Copy out, exactly, the first line of the entries below and every line after it through the one containing "(721, 157) = (505, 179): grey".

--- Recorded data ---

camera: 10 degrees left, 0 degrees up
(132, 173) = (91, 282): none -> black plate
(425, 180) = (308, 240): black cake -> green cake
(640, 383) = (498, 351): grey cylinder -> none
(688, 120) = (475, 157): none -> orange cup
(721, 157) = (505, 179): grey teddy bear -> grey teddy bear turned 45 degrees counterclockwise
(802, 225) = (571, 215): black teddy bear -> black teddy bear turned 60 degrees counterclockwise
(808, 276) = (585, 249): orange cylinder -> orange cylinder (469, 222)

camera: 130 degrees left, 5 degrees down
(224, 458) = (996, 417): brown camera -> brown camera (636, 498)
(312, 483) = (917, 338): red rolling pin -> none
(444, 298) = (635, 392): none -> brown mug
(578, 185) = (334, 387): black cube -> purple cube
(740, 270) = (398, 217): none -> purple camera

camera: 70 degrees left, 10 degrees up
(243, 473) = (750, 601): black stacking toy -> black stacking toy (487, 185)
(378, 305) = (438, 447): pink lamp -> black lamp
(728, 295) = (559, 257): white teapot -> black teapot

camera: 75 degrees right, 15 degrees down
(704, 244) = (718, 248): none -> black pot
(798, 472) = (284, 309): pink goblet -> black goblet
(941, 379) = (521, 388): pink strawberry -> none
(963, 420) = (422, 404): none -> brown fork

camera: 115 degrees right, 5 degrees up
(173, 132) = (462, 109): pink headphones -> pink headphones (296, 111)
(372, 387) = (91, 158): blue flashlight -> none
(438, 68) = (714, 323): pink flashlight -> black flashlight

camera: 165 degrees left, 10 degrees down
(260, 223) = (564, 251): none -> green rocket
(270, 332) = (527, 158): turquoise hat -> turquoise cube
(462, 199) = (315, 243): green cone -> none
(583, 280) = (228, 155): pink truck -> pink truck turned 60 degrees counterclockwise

---

- [Written answer]:
camera: 10 degrees left, 0 degrees up
(132, 173) = (91, 282): none -> black plate
(425, 180) = (308, 240): black cake -> green cake
(640, 383) = (498, 351): grey cylinder -> none
(688, 120) = (475, 157): none -> orange cup
(721, 157) = (505, 179): grey teddy bear -> grey teddy bear turned 45 degrees counterclockwise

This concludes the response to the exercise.